• ACTIVITY
What needs transcribing is the line with "white brick E3:F5" and every line after it to the end of the records, exactly and alone, with no pictures.

• DATASET EXTRACT

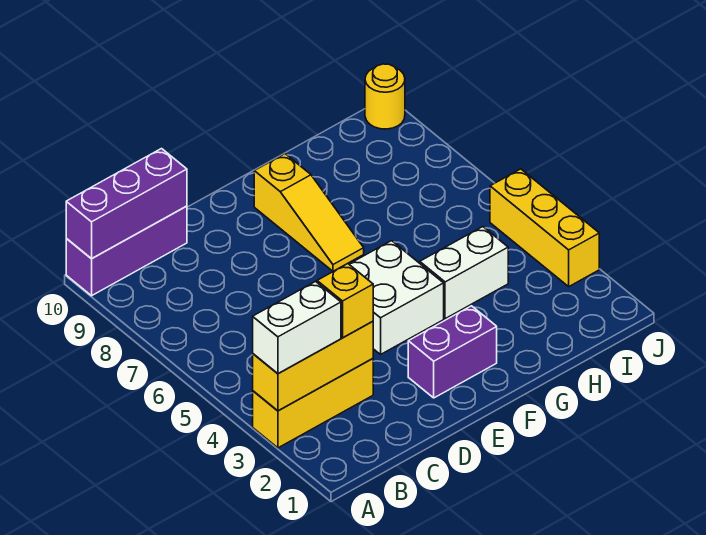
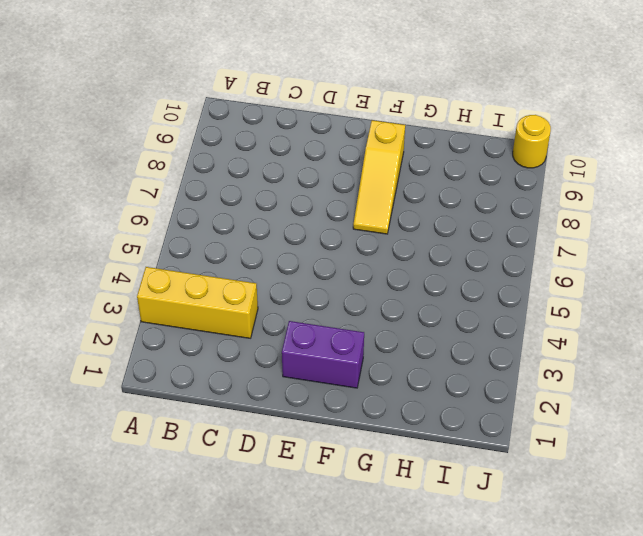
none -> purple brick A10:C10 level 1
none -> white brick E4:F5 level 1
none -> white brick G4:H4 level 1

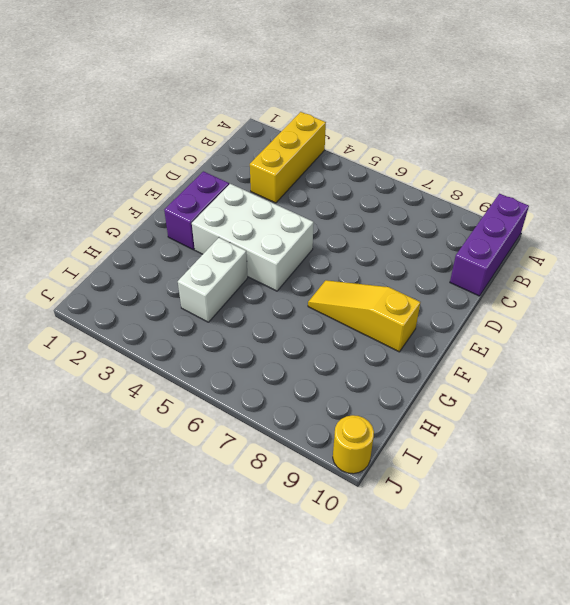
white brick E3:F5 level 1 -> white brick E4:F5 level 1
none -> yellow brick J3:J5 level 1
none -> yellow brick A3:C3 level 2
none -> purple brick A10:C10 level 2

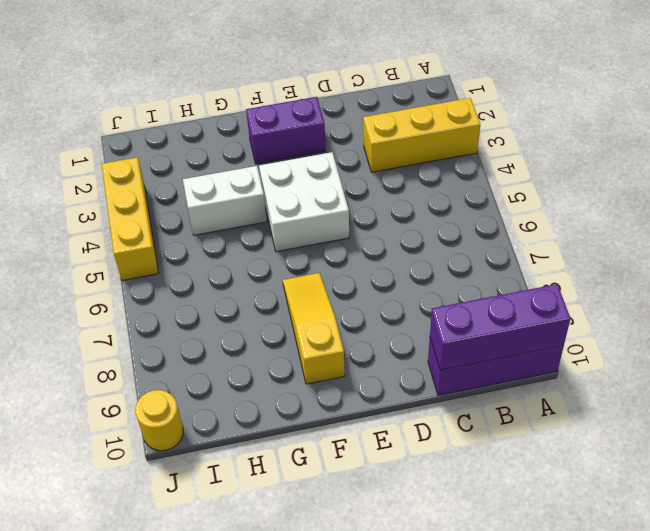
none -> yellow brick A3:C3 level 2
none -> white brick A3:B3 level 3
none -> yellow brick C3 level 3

• FINISHED TASK
white brick E3:F5 level 1 -> white brick E4:F5 level 1
none -> yellow brick J3:J5 level 1
none -> yellow brick A3:C3 level 2
none -> purple brick A10:C10 level 2

none -> yellow brick A3:C3 level 2
none -> white brick A3:B3 level 3
none -> yellow brick C3 level 3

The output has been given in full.